WORKING DATA:
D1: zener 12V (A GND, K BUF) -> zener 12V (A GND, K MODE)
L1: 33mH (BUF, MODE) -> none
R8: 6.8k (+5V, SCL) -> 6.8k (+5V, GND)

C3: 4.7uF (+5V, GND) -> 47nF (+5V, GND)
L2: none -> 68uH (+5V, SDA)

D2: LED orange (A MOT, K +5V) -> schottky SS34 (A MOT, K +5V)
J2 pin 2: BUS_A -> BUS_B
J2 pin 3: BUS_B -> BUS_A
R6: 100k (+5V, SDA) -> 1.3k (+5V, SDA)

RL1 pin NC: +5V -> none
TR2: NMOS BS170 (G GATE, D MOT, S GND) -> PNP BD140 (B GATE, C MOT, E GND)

...

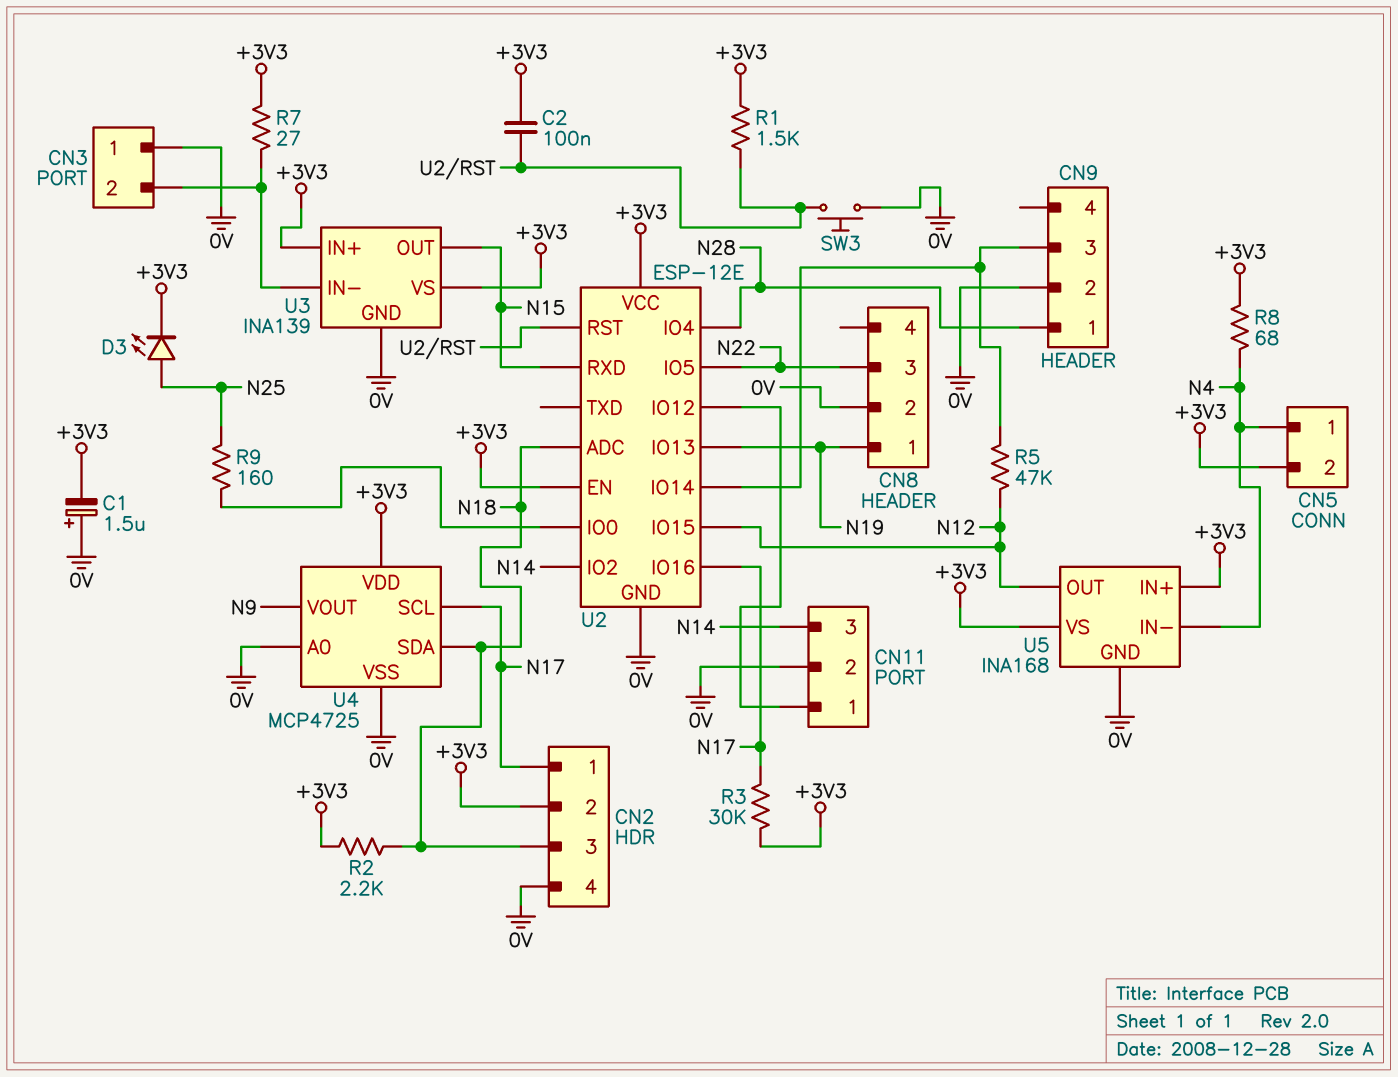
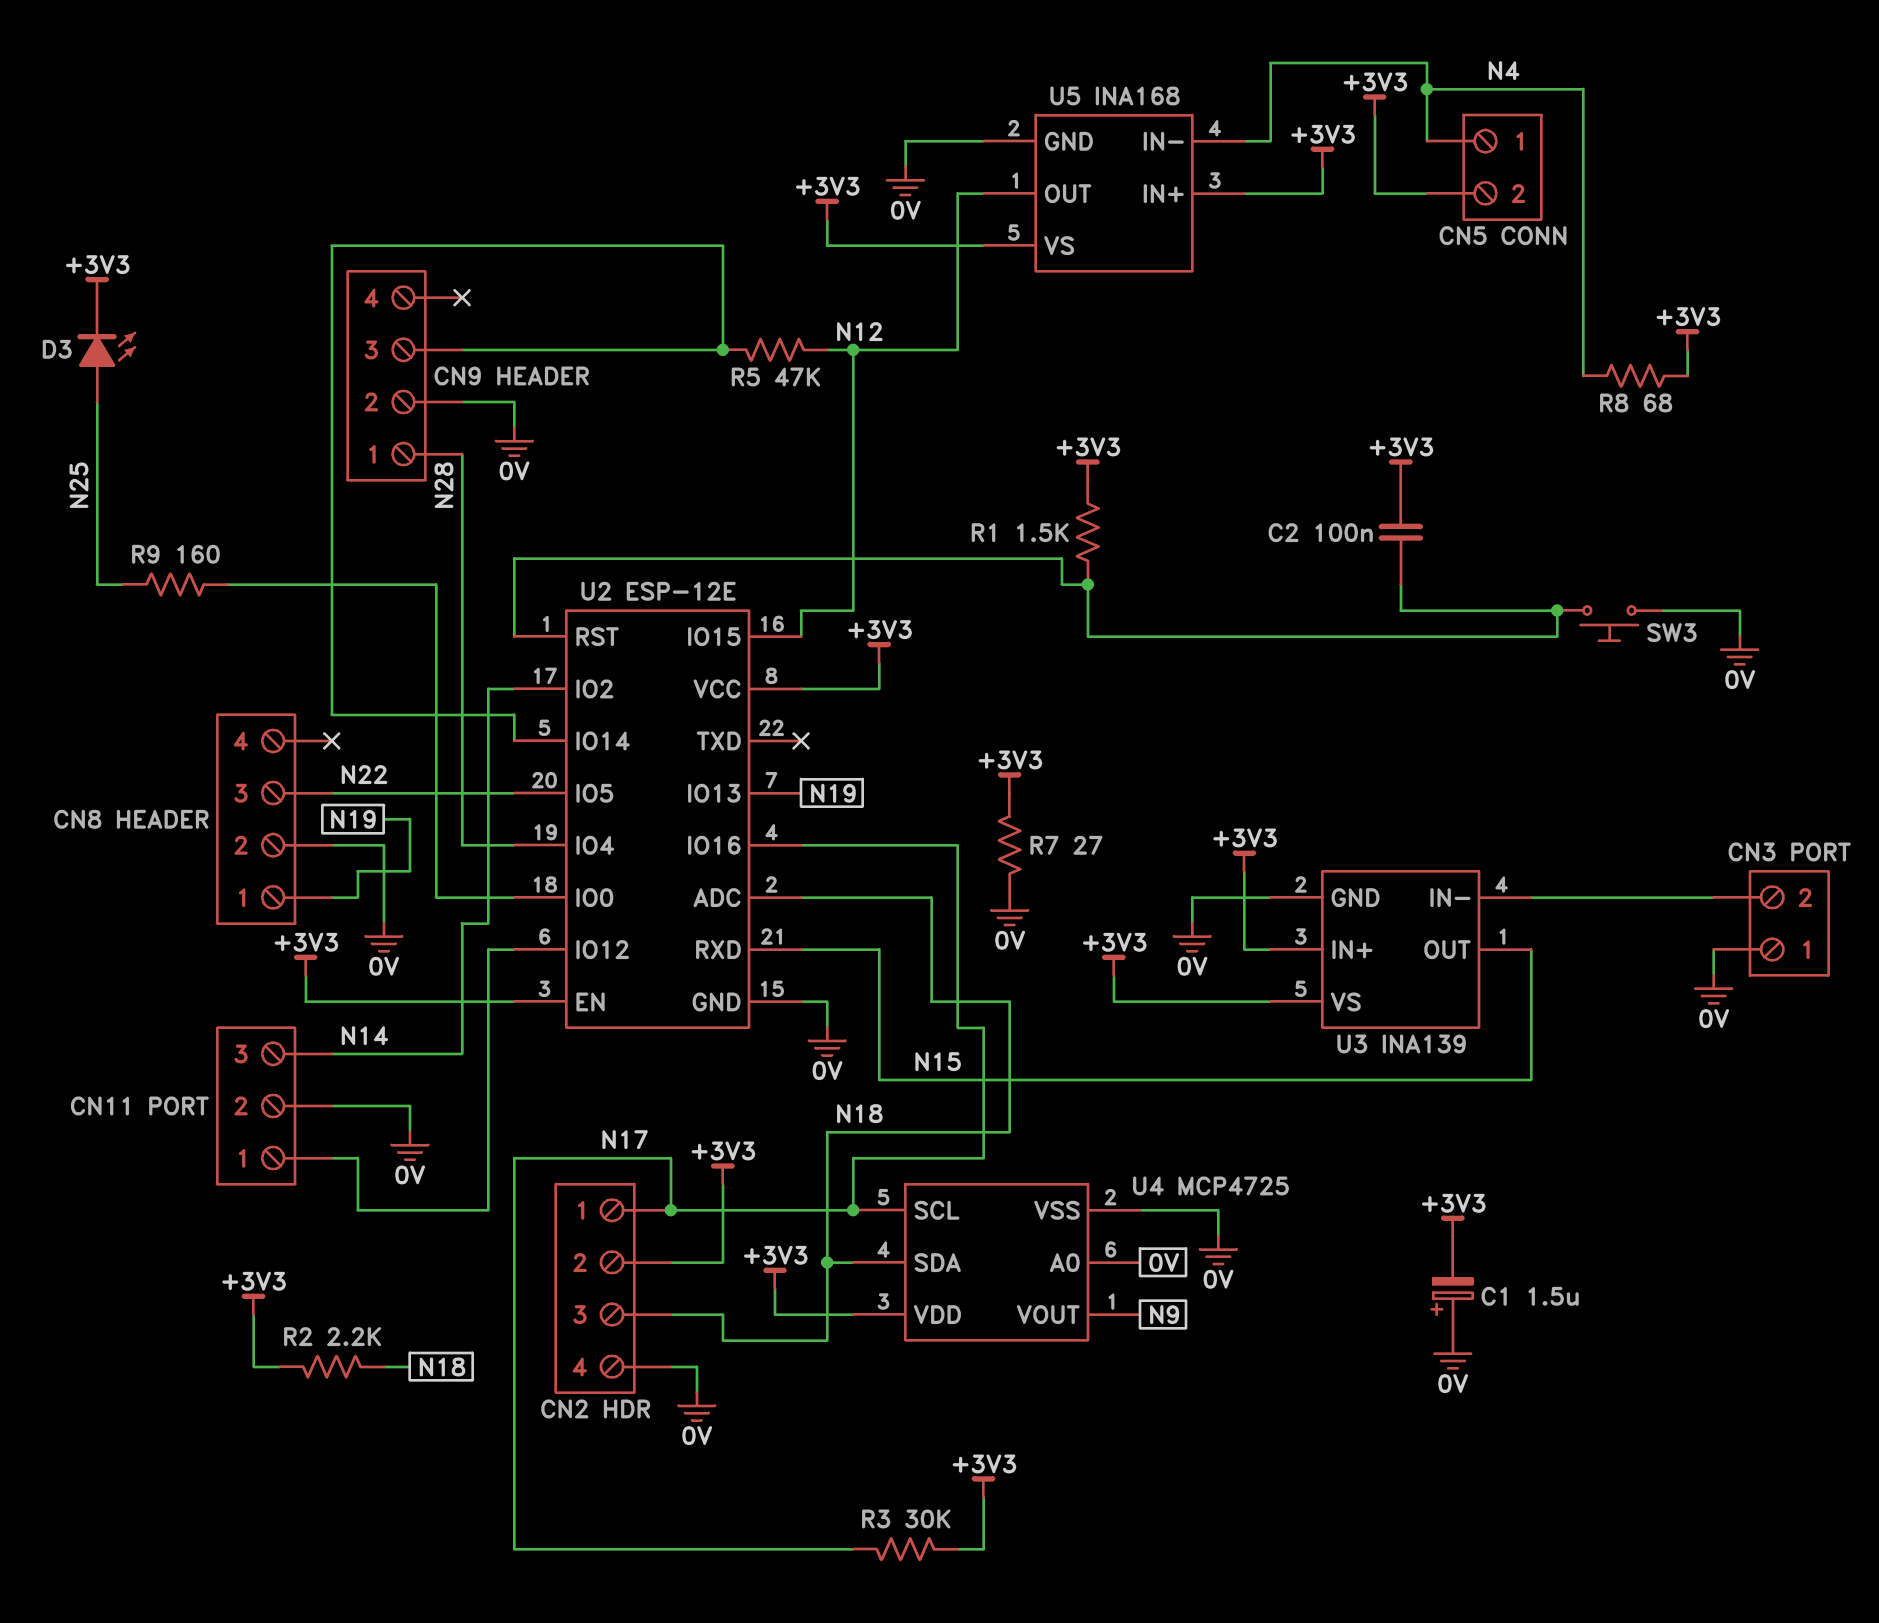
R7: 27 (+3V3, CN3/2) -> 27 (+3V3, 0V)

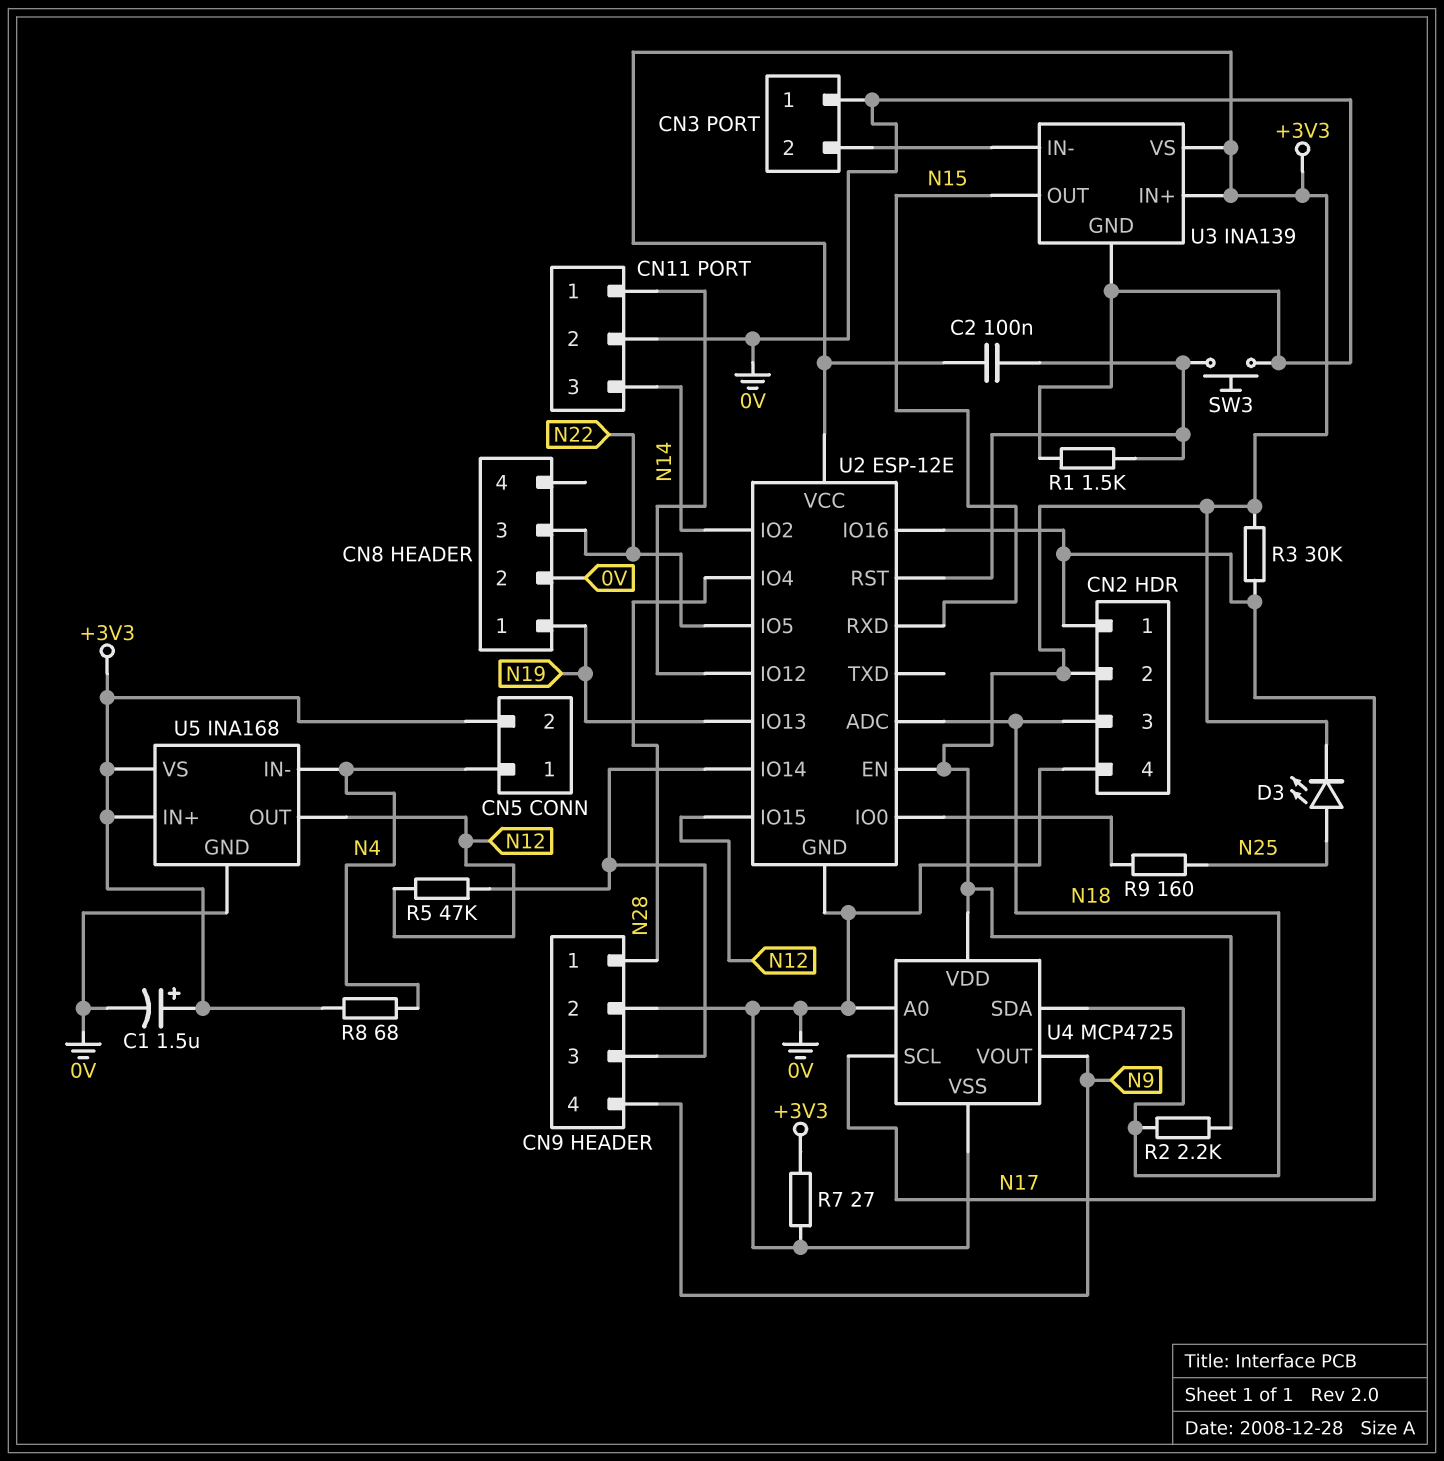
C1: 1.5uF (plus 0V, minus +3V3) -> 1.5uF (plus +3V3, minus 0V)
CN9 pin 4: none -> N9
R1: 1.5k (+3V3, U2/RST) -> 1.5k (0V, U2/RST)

ACTIVITY:
Look through the entries above and copy each line that has "MODE" in it.

ANSWER BOX:
D1: zener 12V (A GND, K BUF) -> zener 12V (A GND, K MODE)
L1: 33mH (BUF, MODE) -> none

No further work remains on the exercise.